## WHAT TO PRODUCE
In the entries below, some lines hold the string "diode"; please say how many, giving the number and nothing else.
◇ ◇ ◇ ◇ ◇ ◇ ◇
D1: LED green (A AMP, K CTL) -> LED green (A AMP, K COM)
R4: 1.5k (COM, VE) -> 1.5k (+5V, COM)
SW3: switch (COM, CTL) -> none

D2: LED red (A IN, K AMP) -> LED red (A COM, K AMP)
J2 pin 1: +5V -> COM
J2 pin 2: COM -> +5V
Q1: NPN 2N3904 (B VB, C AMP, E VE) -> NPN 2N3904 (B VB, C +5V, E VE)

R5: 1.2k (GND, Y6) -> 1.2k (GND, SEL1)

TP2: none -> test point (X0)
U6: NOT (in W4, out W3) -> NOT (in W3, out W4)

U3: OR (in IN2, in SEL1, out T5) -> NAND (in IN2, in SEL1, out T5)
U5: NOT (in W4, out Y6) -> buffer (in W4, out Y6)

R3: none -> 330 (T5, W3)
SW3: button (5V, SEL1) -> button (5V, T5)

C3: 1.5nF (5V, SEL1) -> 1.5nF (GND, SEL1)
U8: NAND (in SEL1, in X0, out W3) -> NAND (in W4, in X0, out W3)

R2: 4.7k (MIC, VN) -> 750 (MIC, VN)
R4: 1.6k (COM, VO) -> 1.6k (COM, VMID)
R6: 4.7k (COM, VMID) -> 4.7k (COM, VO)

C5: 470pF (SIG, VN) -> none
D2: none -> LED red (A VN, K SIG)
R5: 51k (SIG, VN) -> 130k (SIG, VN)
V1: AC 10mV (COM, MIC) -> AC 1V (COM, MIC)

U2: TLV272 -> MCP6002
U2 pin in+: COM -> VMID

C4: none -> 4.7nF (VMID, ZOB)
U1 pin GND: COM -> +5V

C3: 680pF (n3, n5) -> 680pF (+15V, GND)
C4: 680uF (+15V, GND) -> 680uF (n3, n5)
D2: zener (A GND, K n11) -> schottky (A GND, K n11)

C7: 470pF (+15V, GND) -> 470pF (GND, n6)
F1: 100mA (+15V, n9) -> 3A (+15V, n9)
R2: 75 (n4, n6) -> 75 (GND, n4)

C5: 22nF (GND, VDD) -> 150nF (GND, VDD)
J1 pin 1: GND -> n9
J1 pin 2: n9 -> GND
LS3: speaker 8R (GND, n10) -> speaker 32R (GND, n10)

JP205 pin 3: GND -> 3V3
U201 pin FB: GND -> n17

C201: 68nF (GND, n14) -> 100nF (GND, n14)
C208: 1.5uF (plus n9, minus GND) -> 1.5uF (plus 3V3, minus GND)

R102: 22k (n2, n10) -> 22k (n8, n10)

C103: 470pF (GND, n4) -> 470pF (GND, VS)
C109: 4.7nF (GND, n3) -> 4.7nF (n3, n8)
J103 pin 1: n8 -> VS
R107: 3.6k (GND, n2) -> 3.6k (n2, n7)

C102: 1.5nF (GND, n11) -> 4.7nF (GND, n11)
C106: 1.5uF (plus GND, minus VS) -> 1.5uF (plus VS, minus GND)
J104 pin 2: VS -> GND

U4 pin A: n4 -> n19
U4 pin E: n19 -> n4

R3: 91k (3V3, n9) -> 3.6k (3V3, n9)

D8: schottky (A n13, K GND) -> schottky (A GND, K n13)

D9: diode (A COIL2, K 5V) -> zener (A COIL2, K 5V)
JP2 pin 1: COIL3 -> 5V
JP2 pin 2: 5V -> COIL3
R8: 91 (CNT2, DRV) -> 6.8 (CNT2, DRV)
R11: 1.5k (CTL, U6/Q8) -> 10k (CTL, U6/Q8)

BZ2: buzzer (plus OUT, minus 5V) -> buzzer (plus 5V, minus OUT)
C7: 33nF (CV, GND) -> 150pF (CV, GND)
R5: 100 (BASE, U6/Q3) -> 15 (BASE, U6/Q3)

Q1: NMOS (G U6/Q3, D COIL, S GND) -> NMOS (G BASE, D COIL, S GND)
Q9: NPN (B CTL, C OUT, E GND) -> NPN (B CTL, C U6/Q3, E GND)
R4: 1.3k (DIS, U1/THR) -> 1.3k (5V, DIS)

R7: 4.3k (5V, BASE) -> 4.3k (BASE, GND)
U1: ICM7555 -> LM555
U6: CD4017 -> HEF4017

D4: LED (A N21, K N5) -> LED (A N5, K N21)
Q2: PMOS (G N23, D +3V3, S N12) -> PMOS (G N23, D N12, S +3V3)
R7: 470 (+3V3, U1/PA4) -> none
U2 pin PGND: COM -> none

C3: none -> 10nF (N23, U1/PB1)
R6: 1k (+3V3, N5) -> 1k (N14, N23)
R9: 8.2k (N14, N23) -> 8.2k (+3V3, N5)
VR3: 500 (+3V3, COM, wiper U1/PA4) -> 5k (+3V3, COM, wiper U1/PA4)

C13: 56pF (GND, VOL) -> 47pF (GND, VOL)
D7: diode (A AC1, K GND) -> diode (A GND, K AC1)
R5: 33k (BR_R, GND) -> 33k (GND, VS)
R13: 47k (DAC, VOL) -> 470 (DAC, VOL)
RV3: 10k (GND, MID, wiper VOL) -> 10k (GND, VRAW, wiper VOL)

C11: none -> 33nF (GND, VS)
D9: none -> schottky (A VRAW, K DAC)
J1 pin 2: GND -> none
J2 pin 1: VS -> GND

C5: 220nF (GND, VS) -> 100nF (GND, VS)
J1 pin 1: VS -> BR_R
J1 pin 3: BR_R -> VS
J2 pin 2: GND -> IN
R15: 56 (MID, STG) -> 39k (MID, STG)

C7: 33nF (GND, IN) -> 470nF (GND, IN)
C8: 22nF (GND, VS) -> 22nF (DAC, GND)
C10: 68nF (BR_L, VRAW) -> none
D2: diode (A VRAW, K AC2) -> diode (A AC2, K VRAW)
◇ ◇ ◇ ◇ ◇ ◇ ◇
## RESULT OF THE TASK
3